- Opening Delimiter -

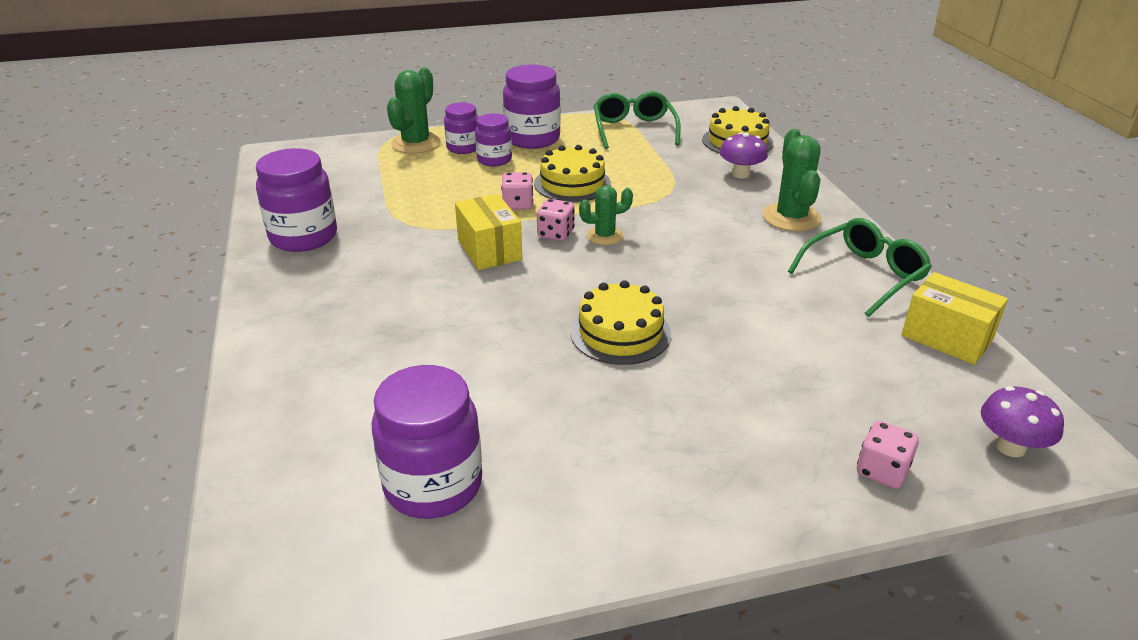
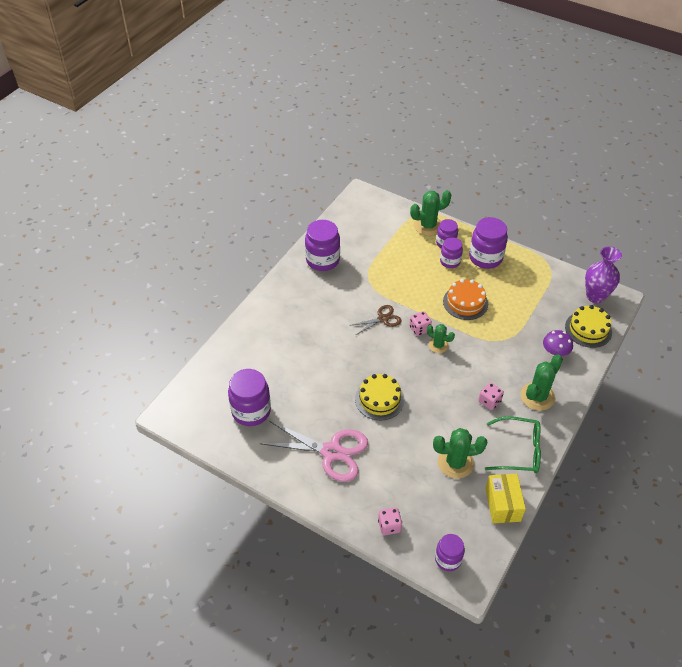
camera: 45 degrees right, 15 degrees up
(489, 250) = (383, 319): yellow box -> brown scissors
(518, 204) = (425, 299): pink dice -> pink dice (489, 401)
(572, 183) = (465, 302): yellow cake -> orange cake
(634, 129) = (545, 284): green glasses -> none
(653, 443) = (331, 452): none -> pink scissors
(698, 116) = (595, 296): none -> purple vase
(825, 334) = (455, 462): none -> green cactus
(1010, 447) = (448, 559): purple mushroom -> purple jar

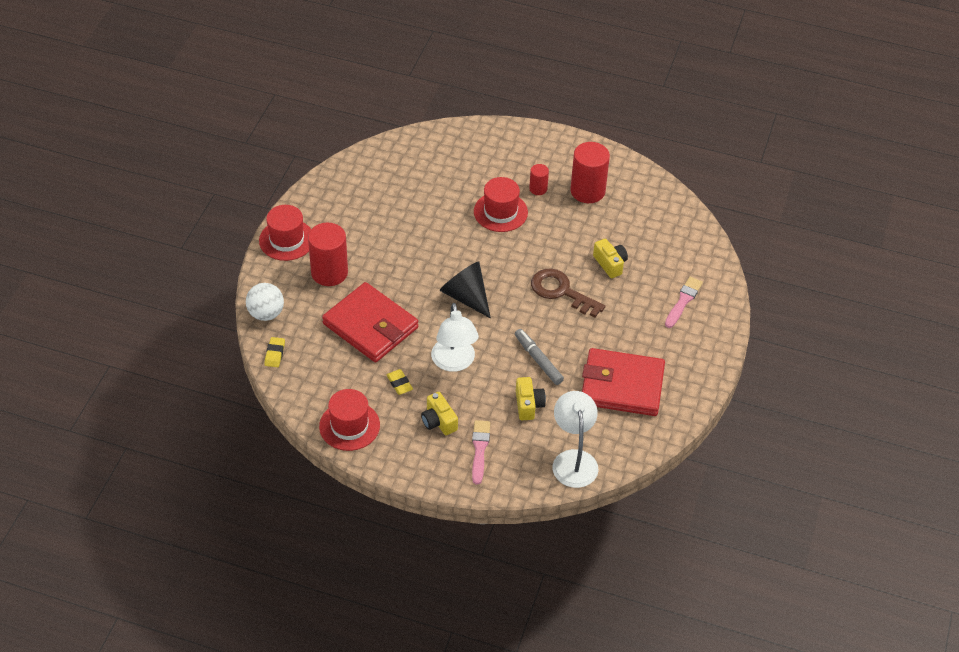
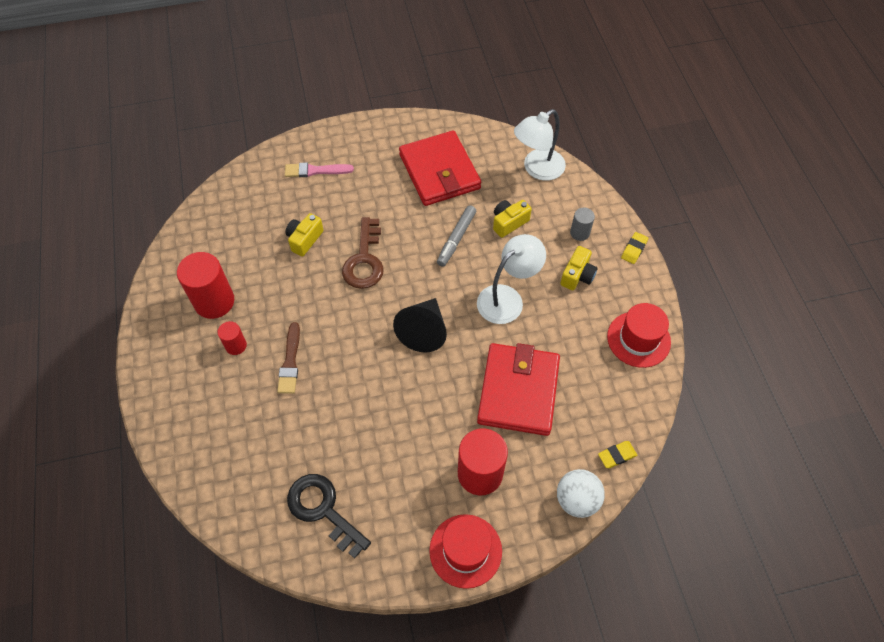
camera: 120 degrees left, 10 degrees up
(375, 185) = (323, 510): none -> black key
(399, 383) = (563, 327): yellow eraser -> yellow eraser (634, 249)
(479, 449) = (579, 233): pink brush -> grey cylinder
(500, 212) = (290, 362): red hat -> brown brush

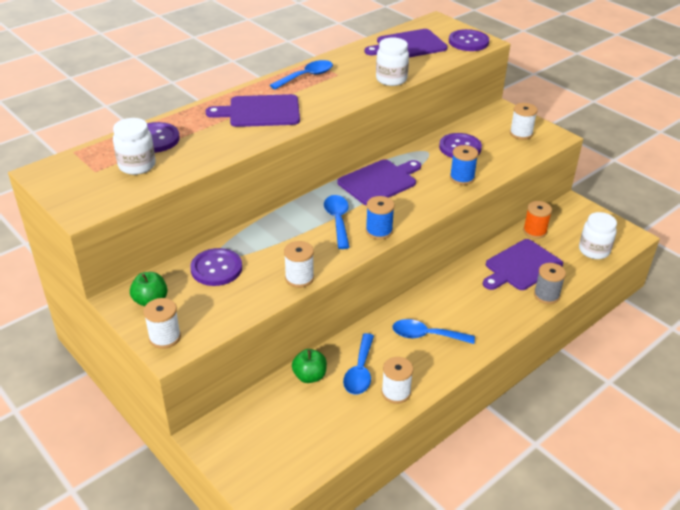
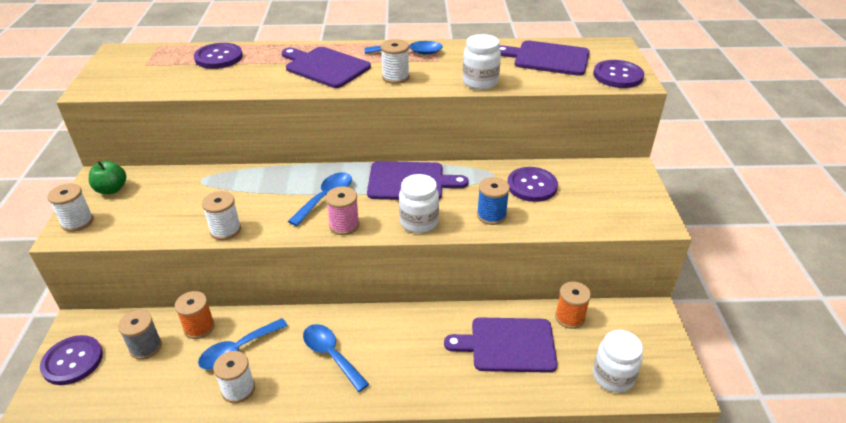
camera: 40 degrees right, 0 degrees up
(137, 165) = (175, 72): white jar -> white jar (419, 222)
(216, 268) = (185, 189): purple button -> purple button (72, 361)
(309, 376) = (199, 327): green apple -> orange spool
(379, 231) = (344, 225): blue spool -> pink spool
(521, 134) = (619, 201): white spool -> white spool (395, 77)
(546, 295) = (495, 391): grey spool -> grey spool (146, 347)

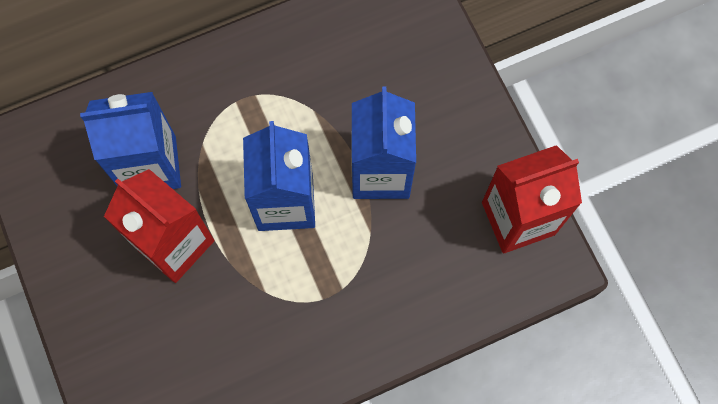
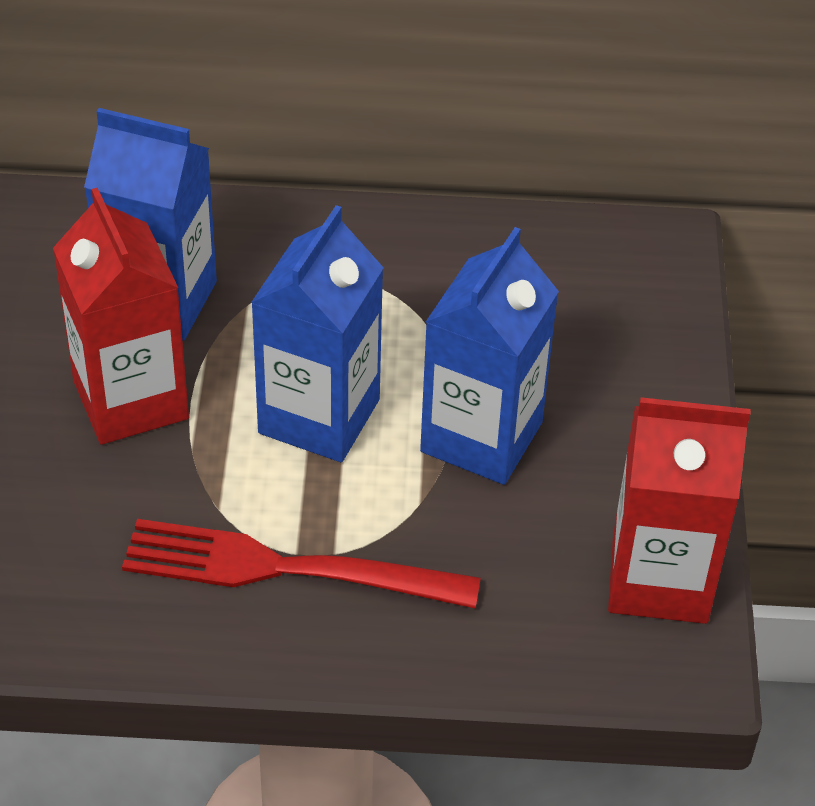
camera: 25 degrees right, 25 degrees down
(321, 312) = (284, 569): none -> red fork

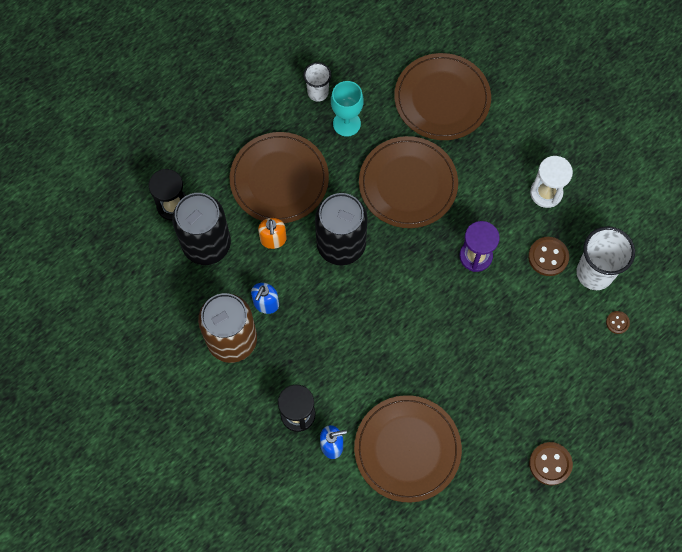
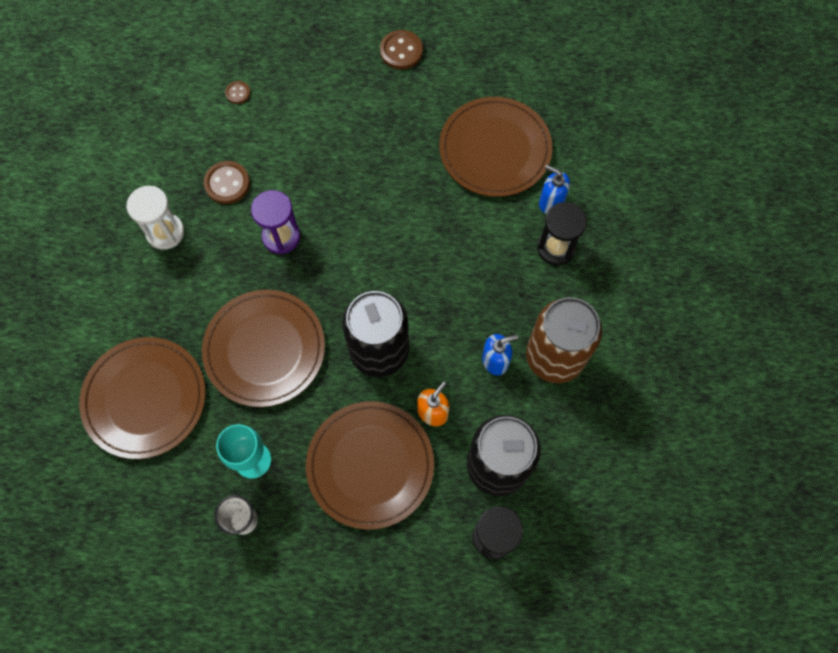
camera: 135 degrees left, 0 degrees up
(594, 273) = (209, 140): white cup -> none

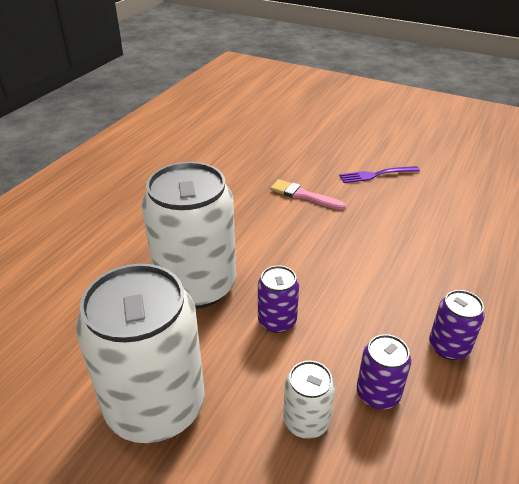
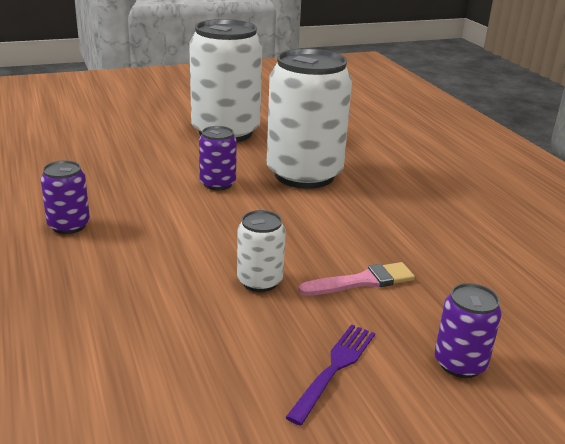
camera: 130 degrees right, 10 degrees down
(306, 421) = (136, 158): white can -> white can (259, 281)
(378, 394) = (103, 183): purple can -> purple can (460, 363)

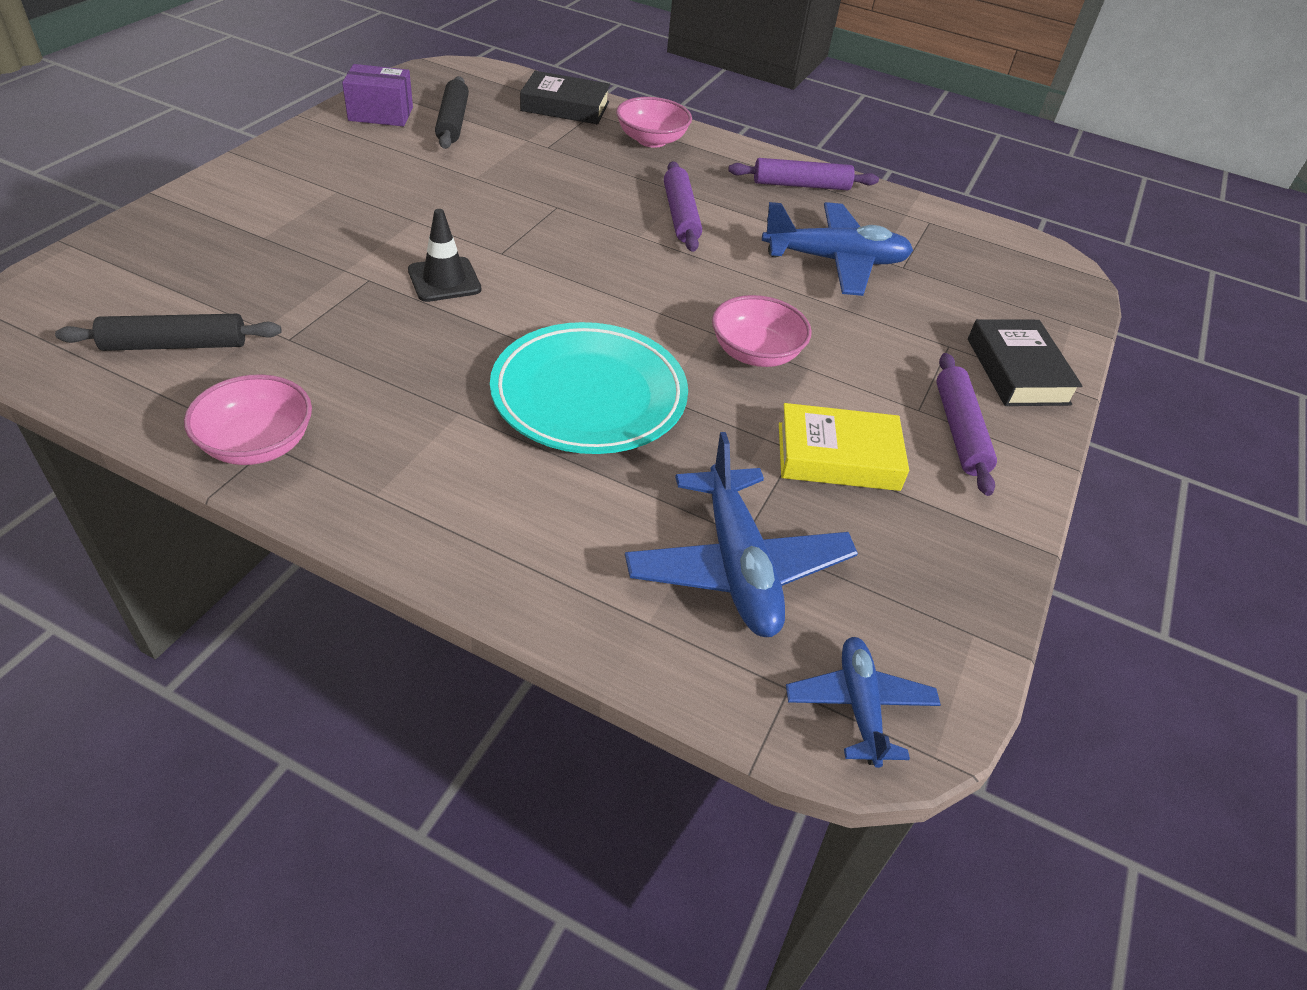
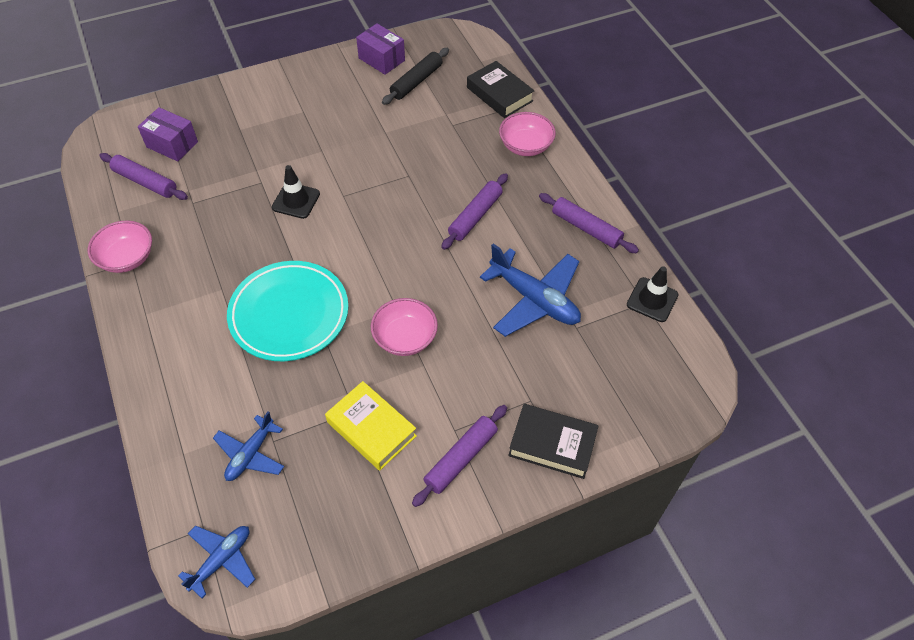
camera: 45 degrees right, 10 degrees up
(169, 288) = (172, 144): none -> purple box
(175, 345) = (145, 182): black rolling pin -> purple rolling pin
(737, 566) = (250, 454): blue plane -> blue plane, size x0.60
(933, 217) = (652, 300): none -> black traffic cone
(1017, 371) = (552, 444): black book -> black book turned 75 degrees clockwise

- Closing Delimiter -

TASK PROMPT: Copy each line from the data that features the string "black".

SOLUTION FOR THIS PROBLEM:
(375, 185) = (323, 510): none -> black key
(175, 345) = (145, 182): black rolling pin -> purple rolling pin
(933, 217) = (652, 300): none -> black traffic cone
(1017, 371) = (552, 444): black book -> black book turned 75 degrees clockwise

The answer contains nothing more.